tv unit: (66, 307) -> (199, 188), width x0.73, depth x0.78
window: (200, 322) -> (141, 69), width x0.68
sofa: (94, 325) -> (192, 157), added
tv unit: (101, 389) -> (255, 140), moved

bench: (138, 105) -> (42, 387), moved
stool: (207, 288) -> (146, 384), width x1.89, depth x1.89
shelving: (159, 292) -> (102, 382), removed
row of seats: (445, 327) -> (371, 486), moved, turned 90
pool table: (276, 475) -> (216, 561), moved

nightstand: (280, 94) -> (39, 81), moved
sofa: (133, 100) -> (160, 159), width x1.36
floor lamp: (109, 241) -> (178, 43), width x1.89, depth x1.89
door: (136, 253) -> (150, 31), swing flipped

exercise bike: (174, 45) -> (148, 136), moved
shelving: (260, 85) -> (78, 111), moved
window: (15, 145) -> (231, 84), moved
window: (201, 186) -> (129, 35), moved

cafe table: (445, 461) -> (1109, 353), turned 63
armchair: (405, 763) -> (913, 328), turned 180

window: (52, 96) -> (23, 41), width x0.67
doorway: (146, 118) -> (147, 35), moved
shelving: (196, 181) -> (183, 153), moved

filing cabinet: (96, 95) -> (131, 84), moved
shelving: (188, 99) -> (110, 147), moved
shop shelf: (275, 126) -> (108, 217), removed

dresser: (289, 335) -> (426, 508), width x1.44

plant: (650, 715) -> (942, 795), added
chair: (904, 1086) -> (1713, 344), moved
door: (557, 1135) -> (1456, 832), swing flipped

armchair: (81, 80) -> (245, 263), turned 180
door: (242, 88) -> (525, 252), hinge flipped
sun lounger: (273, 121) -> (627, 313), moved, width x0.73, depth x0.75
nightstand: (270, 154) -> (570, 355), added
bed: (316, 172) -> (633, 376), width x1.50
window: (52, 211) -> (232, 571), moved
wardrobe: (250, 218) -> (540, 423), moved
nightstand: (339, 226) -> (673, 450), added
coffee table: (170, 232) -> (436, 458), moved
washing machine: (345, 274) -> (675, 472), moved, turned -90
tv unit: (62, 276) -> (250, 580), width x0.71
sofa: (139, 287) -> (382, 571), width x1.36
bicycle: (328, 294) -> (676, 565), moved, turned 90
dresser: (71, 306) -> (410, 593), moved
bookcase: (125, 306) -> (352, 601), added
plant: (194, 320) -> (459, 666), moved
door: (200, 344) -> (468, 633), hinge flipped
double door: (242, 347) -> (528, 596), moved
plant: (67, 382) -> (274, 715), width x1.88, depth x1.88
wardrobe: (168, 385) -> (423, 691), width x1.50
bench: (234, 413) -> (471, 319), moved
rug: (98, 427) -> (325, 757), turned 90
^^^^^^^^^^^^^^^^
- _Instruction_
Please output the entries above, every line exactly as it reads.

- _Solution for this task_
tv unit: (66, 307) -> (199, 188), width x0.73, depth x0.78
window: (200, 322) -> (141, 69), width x0.68
sofa: (94, 325) -> (192, 157), added
tv unit: (101, 389) -> (255, 140), moved

bench: (138, 105) -> (42, 387), moved
stool: (207, 288) -> (146, 384), width x1.89, depth x1.89
shelving: (159, 292) -> (102, 382), removed
row of seats: (445, 327) -> (371, 486), moved, turned 90
pool table: (276, 475) -> (216, 561), moved

nightstand: (280, 94) -> (39, 81), moved
sofa: (133, 100) -> (160, 159), width x1.36
floor lamp: (109, 241) -> (178, 43), width x1.89, depth x1.89
door: (136, 253) -> (150, 31), swing flipped

exercise bike: (174, 45) -> (148, 136), moved
shelving: (260, 85) -> (78, 111), moved
window: (15, 145) -> (231, 84), moved
window: (201, 186) -> (129, 35), moved

cafe table: (445, 461) -> (1109, 353), turned 63
armchair: (405, 763) -> (913, 328), turned 180

window: (52, 96) -> (23, 41), width x0.67
doorway: (146, 118) -> (147, 35), moved
shelving: (196, 181) -> (183, 153), moved

filing cabinet: (96, 95) -> (131, 84), moved
shelving: (188, 99) -> (110, 147), moved
shop shelf: (275, 126) -> (108, 217), removed

dresser: (289, 335) -> (426, 508), width x1.44

plant: (650, 715) -> (942, 795), added
chair: (904, 1086) -> (1713, 344), moved
door: (557, 1135) -> (1456, 832), swing flipped

armchair: (81, 80) -> (245, 263), turned 180
door: (242, 88) -> (525, 252), hinge flipped
sun lounger: (273, 121) -> (627, 313), moved, width x0.73, depth x0.75
nightstand: (270, 154) -> (570, 355), added
bed: (316, 172) -> (633, 376), width x1.50
window: (52, 211) -> (232, 571), moved
wardrobe: (250, 218) -> (540, 423), moved
nightstand: (339, 226) -> (673, 450), added
coffee table: (170, 232) -> (436, 458), moved
washing machine: (345, 274) -> (675, 472), moved, turned -90
tv unit: (62, 276) -> (250, 580), width x0.71
sofa: (139, 287) -> (382, 571), width x1.36
bicycle: (328, 294) -> (676, 565), moved, turned 90
dresser: (71, 306) -> (410, 593), moved
bookcase: (125, 306) -> (352, 601), added
plant: (194, 320) -> (459, 666), moved
door: (200, 344) -> (468, 633), hinge flipped
double door: (242, 347) -> (528, 596), moved
plant: (67, 382) -> (274, 715), width x1.88, depth x1.88
wardrobe: (168, 385) -> (423, 691), width x1.50
bench: (234, 413) -> (471, 319), moved
rug: (98, 427) -> (325, 757), turned 90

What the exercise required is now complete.